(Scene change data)
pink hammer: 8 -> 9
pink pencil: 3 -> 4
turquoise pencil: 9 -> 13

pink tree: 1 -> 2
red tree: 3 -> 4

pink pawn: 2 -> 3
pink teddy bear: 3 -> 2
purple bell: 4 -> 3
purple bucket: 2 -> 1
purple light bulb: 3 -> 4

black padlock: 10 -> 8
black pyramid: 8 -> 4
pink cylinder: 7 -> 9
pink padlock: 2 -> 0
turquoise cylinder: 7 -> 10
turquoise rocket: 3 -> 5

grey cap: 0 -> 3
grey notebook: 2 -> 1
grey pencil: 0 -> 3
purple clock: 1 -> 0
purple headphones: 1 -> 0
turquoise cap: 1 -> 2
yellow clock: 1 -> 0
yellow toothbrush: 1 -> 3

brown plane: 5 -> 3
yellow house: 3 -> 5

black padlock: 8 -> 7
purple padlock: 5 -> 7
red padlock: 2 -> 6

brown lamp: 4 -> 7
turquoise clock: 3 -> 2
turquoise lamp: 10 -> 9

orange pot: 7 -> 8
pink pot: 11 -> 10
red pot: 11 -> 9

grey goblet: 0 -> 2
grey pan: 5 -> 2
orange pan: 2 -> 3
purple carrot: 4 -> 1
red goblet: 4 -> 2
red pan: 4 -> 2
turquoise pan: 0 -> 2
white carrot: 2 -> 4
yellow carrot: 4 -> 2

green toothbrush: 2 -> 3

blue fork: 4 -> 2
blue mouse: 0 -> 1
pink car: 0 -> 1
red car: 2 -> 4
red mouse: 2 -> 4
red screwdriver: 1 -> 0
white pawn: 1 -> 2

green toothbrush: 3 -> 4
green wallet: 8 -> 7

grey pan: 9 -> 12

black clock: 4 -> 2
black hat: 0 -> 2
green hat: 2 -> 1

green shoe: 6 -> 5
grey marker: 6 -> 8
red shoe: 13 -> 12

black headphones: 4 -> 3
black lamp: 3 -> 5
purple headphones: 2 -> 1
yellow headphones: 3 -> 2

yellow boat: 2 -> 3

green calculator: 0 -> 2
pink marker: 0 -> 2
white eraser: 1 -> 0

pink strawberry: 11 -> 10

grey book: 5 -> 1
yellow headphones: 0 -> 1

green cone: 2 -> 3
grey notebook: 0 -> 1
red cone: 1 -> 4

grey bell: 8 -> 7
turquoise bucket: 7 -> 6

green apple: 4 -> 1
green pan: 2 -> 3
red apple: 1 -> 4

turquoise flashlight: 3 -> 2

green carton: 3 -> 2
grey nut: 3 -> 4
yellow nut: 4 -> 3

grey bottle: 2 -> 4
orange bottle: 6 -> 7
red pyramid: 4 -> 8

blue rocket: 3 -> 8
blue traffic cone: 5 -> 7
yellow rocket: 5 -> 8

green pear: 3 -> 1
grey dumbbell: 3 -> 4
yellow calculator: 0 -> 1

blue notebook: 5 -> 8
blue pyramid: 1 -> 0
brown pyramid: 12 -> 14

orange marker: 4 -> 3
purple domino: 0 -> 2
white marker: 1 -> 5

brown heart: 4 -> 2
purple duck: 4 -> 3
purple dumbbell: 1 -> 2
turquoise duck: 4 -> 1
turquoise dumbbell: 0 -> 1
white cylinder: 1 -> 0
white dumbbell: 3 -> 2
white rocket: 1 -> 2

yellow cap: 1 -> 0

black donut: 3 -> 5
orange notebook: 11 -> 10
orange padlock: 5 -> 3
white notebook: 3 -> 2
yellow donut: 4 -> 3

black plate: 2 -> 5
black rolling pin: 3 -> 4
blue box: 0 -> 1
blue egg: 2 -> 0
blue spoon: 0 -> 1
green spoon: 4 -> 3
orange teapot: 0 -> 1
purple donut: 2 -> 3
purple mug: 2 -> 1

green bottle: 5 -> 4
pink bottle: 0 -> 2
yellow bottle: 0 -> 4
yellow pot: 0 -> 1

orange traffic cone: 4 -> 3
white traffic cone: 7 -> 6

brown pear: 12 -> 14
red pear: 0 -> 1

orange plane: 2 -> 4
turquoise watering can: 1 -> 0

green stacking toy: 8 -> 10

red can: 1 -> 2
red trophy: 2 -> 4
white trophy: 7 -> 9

__EXERCISE__. Copy out only the lines of the records above from the one with "turquoise pan: 0 -> 2" through the one with "green calculator: 0 -> 2", exactly as they stand, both included.

__SOLVED EXERCISE__.
turquoise pan: 0 -> 2
white carrot: 2 -> 4
yellow carrot: 4 -> 2

green toothbrush: 2 -> 3

blue fork: 4 -> 2
blue mouse: 0 -> 1
pink car: 0 -> 1
red car: 2 -> 4
red mouse: 2 -> 4
red screwdriver: 1 -> 0
white pawn: 1 -> 2

green toothbrush: 3 -> 4
green wallet: 8 -> 7

grey pan: 9 -> 12

black clock: 4 -> 2
black hat: 0 -> 2
green hat: 2 -> 1

green shoe: 6 -> 5
grey marker: 6 -> 8
red shoe: 13 -> 12

black headphones: 4 -> 3
black lamp: 3 -> 5
purple headphones: 2 -> 1
yellow headphones: 3 -> 2

yellow boat: 2 -> 3

green calculator: 0 -> 2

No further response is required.